=== Aim of the task ===
Will you give every entry again exactly as it stands?

[Saved data entries]
------

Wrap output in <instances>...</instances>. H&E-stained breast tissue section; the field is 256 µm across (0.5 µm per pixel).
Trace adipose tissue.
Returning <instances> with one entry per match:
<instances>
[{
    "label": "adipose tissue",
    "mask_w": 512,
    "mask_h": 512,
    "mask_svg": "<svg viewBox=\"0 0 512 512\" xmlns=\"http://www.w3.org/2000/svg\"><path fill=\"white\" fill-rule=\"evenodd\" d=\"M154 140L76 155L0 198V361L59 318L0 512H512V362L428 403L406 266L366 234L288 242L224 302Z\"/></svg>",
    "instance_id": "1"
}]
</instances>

------

=== Output ===
Wrap output in <instances>...</instances>. H&E-stained breast tissue section; the field is 256 µm across (0.5 µm per pixel).
Trace adipose tissue.
Returning <instances> with one entry per match:
<instances>
[{
    "label": "adipose tissue",
    "mask_w": 512,
    "mask_h": 512,
    "mask_svg": "<svg viewBox=\"0 0 512 512\" xmlns=\"http://www.w3.org/2000/svg\"><path fill=\"white\" fill-rule=\"evenodd\" d=\"M154 140L76 155L0 198V361L59 318L0 512H512V362L428 403L406 266L366 234L288 242L224 302Z\"/></svg>",
    "instance_id": "1"
}]
</instances>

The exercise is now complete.